**Given task**:
Which lines in the items below contain the string "time"? Show each of them in full.

**Data section**:
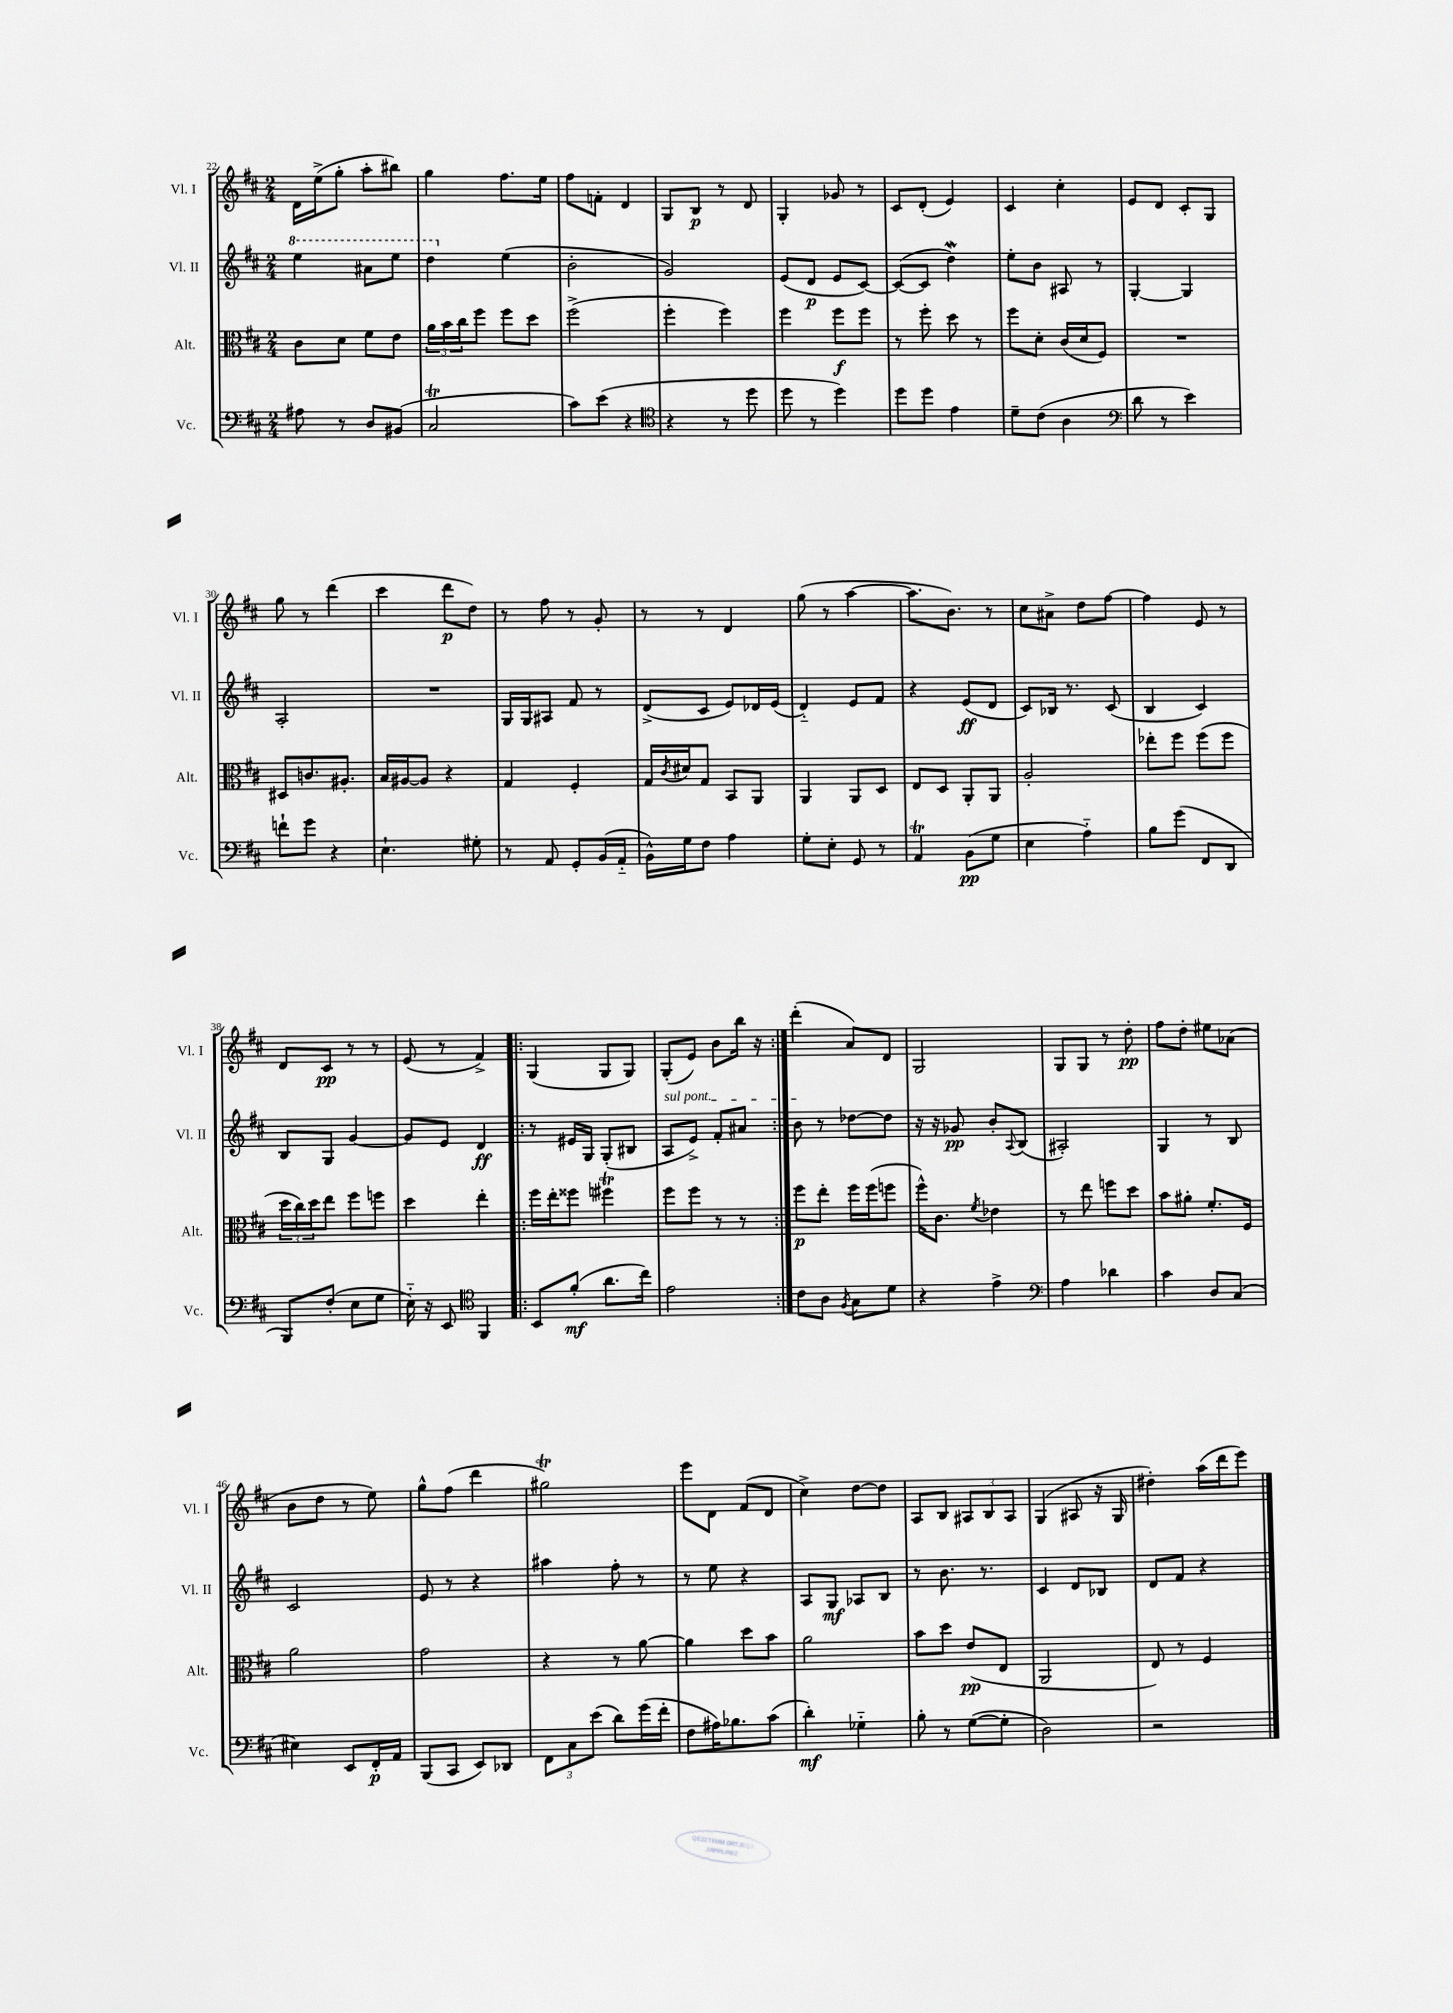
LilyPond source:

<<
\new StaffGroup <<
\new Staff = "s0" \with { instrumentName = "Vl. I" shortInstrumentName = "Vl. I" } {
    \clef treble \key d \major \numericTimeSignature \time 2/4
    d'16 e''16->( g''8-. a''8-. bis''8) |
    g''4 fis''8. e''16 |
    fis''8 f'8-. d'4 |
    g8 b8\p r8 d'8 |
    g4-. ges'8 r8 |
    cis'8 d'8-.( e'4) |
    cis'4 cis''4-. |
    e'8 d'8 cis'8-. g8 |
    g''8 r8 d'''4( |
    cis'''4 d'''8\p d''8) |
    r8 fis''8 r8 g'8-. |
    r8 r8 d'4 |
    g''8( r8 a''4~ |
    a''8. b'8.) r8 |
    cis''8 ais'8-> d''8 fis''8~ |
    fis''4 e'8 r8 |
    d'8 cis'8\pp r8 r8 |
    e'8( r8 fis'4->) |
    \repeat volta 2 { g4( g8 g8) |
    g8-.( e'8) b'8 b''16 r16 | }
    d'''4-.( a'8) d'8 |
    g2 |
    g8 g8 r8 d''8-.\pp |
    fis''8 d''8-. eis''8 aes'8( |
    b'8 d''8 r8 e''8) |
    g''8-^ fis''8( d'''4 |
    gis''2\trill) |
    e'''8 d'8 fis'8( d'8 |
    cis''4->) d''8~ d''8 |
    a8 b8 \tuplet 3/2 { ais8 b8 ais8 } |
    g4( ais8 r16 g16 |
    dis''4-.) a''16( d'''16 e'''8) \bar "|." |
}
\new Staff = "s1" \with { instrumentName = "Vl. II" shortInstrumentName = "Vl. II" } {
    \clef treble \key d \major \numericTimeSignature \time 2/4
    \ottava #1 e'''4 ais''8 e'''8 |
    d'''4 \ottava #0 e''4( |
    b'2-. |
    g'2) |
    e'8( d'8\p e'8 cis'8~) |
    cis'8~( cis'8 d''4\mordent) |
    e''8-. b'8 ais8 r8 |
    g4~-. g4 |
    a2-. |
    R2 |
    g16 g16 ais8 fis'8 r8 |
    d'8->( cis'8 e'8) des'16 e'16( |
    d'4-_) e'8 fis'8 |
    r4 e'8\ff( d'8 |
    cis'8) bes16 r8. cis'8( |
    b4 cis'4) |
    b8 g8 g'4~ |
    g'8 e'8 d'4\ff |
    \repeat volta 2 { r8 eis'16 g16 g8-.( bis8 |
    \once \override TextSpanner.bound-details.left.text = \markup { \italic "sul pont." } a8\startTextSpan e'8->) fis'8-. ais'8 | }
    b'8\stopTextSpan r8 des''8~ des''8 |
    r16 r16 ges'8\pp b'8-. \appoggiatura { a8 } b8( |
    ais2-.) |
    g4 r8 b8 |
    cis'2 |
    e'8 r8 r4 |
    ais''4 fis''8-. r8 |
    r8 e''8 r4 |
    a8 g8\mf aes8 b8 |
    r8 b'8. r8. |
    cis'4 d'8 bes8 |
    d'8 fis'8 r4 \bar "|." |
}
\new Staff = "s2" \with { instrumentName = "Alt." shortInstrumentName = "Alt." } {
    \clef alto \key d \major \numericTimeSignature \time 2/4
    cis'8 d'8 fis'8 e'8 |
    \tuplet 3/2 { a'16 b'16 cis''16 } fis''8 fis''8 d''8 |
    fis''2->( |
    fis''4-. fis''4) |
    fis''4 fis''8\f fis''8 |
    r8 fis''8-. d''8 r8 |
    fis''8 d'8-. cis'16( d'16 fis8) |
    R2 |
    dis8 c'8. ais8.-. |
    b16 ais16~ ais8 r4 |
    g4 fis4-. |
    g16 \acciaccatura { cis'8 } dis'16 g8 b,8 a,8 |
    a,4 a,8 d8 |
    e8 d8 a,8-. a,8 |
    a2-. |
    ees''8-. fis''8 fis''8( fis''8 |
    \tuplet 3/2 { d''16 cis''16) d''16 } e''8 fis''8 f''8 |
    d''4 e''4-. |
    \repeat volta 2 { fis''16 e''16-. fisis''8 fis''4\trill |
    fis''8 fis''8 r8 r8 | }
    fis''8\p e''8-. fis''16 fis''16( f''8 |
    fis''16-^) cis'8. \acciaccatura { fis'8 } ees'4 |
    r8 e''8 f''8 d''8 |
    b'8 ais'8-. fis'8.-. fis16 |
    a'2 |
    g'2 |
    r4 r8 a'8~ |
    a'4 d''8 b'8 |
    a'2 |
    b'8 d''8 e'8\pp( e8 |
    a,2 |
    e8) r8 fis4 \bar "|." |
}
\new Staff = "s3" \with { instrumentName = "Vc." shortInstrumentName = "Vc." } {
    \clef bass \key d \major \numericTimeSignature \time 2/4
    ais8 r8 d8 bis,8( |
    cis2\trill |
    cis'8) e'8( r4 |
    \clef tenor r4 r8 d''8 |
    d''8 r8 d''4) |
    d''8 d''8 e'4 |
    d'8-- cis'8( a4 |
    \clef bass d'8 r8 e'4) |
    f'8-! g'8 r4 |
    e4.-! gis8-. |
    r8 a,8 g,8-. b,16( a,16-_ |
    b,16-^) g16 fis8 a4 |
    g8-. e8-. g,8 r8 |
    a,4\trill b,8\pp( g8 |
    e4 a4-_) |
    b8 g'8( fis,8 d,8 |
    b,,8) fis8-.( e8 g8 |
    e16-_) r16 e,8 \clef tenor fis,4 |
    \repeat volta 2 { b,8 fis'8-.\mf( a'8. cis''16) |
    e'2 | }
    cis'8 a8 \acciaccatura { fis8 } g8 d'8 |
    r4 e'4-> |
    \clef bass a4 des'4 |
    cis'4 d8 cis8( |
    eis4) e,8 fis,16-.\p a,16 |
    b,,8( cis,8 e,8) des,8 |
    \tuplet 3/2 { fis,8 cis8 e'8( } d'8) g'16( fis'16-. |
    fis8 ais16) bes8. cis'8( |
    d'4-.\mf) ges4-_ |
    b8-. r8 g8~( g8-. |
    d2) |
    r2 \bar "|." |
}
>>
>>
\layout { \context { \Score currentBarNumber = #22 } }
---
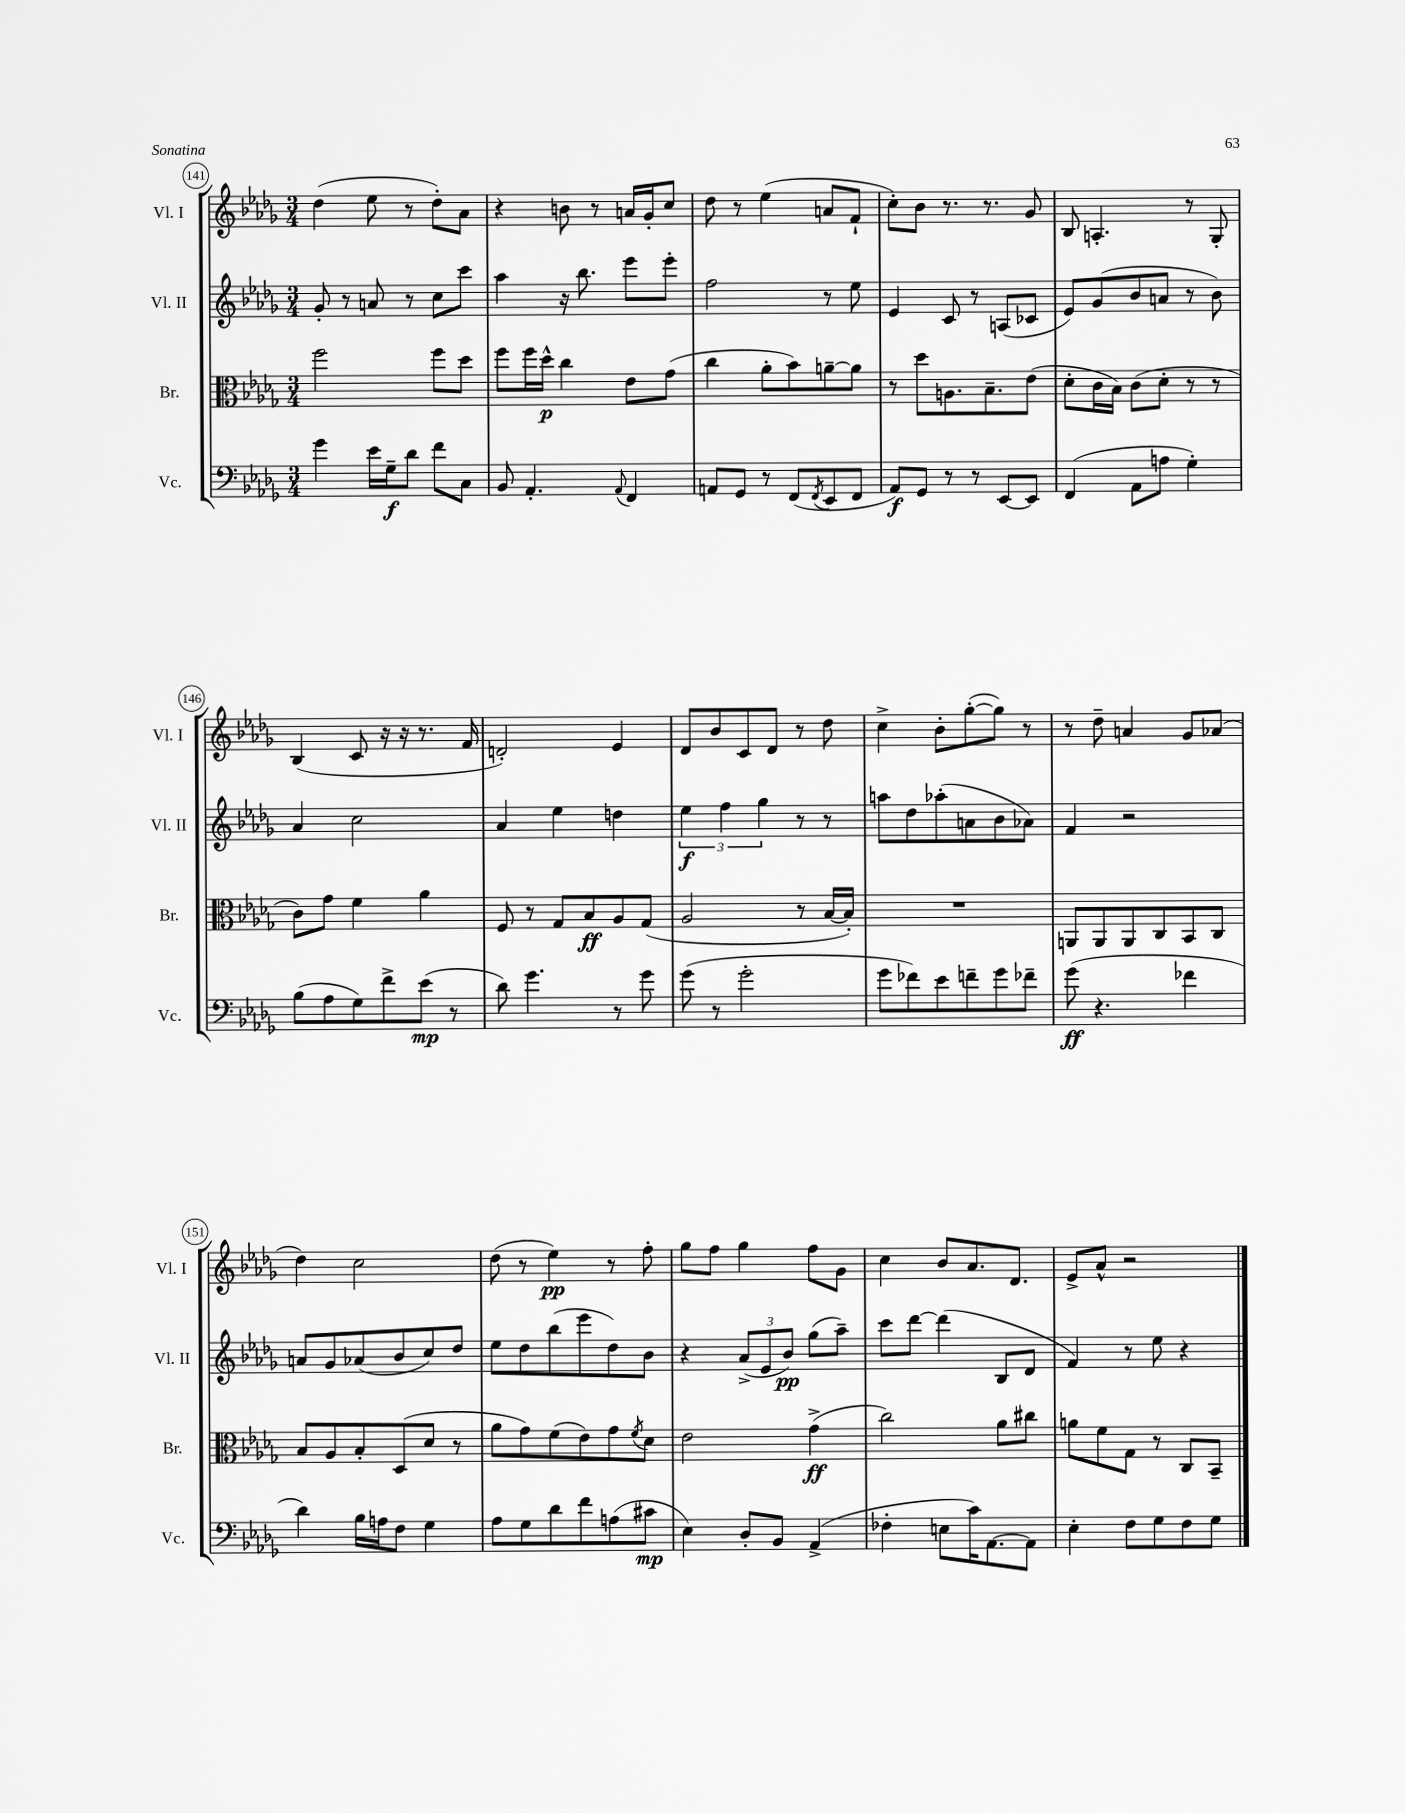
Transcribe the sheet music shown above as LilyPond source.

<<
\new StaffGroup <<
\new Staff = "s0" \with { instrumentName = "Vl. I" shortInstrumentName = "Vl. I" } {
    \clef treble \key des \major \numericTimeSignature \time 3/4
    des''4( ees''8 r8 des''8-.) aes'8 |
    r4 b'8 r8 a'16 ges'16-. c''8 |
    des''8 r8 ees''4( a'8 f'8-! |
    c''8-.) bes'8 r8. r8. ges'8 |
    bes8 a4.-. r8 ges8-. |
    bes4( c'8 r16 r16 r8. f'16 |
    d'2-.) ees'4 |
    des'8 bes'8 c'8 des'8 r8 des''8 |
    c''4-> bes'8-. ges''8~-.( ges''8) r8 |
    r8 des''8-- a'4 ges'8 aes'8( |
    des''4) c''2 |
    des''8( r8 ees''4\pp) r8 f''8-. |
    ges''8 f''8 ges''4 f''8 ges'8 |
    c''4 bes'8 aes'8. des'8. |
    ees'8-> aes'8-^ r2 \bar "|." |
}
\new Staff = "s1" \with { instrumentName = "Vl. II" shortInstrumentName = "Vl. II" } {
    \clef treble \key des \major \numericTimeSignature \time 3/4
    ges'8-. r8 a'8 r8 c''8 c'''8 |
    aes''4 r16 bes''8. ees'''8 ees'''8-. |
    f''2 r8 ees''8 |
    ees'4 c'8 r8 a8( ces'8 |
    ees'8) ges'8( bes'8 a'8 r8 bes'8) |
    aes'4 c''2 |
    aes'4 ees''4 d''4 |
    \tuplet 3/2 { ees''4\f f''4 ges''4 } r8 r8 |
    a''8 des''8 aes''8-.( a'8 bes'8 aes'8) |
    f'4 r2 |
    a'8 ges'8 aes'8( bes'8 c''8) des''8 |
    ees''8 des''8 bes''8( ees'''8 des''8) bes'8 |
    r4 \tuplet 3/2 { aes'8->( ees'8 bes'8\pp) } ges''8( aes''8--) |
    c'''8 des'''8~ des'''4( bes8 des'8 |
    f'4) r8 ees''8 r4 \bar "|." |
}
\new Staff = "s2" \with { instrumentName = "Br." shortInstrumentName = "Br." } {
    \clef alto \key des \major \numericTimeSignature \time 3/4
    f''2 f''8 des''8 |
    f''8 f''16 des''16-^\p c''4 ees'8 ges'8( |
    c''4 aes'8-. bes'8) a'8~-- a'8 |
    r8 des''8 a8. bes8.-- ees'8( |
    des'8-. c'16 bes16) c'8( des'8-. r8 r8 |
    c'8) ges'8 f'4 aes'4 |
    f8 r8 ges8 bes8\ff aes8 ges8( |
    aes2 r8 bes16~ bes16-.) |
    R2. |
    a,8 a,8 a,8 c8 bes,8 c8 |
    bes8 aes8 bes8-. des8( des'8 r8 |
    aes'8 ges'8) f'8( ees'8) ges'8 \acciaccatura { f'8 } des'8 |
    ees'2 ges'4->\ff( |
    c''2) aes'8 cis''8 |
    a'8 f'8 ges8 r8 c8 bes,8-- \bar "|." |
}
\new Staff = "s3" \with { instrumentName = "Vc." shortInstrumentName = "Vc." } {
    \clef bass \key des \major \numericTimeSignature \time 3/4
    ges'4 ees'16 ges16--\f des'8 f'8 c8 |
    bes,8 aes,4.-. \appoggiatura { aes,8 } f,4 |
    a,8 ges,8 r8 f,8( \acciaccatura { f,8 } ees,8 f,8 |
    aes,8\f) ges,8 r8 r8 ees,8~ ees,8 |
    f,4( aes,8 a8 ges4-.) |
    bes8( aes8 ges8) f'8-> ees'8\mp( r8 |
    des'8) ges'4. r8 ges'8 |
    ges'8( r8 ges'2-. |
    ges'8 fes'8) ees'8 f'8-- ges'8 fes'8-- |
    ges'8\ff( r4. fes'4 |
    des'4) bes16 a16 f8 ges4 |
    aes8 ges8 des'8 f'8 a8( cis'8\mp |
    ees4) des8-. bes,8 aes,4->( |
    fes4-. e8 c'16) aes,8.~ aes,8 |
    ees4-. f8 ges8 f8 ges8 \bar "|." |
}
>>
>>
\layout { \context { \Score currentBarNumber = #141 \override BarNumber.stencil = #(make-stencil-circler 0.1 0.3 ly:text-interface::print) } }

**Solution to the exercise**:
    \clef treble \key d \major \numericTimeSignature \time 2/4
    \clef treble \key d \major \numericTimeSignature \time 2/4
    \clef alto \key d \major \numericTimeSignature \time 2/4
    \clef bass \key d \major \numericTimeSignature \time 2/4
    \clef treble \key des \major \numericTimeSignature \time 3/4
    \clef treble \key des \major \numericTimeSignature \time 3/4
    \clef alto \key des \major \numericTimeSignature \time 3/4
    \clef bass \key des \major \numericTimeSignature \time 3/4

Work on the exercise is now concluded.